■ Directions
The response must consist of the lines below from the one with "D9: LED orange" through the one with "SW1: switch (AGND, U1/RST)", exactly as they appear and with both ends kept.

■ Given data
= Beginning of Section =
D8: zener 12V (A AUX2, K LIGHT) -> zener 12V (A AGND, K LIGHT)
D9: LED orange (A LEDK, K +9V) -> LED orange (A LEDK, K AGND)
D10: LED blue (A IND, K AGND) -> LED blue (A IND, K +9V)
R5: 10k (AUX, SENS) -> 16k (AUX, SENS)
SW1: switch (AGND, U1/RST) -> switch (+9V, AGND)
= End of Section =
= Beginning of Section =
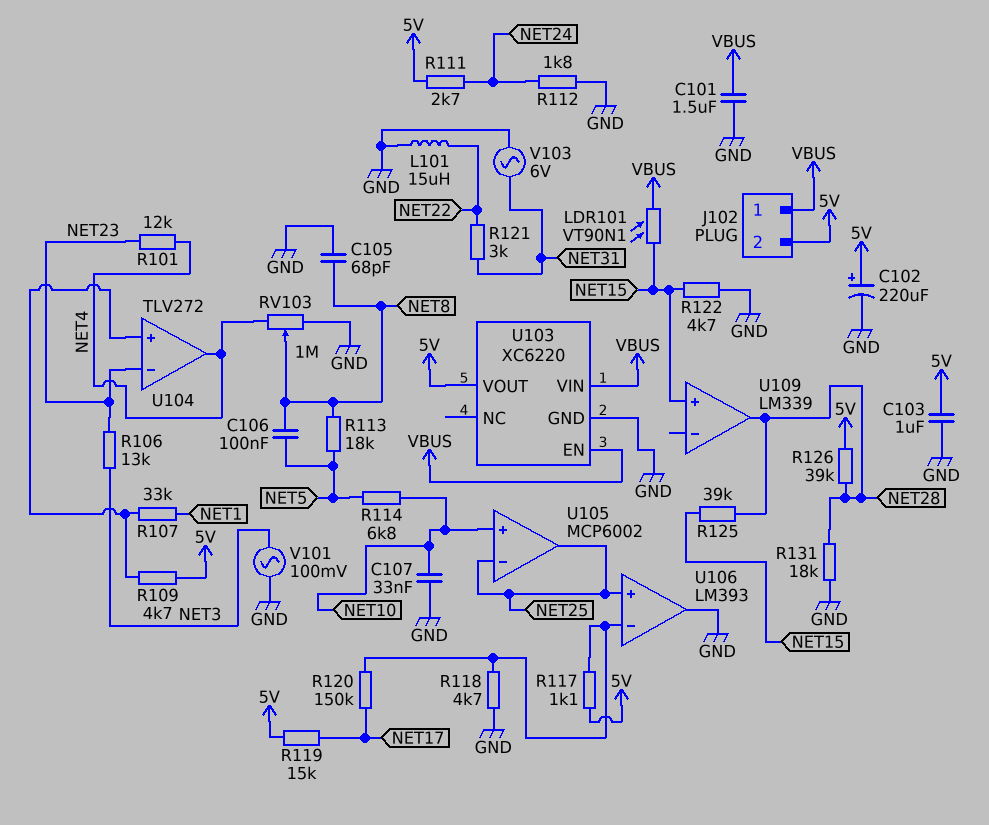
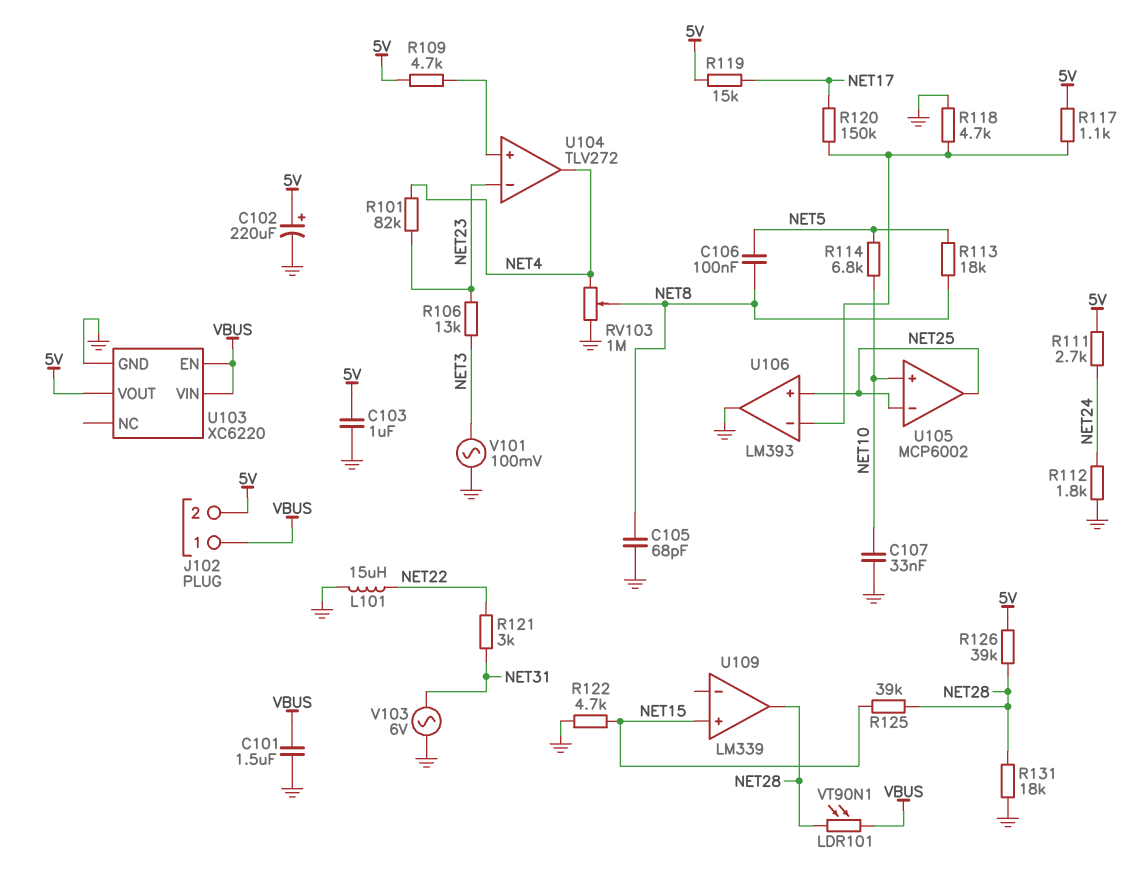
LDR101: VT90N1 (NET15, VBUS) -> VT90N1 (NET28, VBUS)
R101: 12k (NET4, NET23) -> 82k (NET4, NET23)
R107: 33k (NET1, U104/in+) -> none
= End of Section =
= Beginning of Section =
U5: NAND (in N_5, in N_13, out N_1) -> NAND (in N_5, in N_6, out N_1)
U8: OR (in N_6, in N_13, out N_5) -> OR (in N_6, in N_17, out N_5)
= End of Section =
■ Expected output
D9: LED orange (A LEDK, K +9V) -> LED orange (A LEDK, K AGND)
D10: LED blue (A IND, K AGND) -> LED blue (A IND, K +9V)
R5: 10k (AUX, SENS) -> 16k (AUX, SENS)
SW1: switch (AGND, U1/RST) -> switch (+9V, AGND)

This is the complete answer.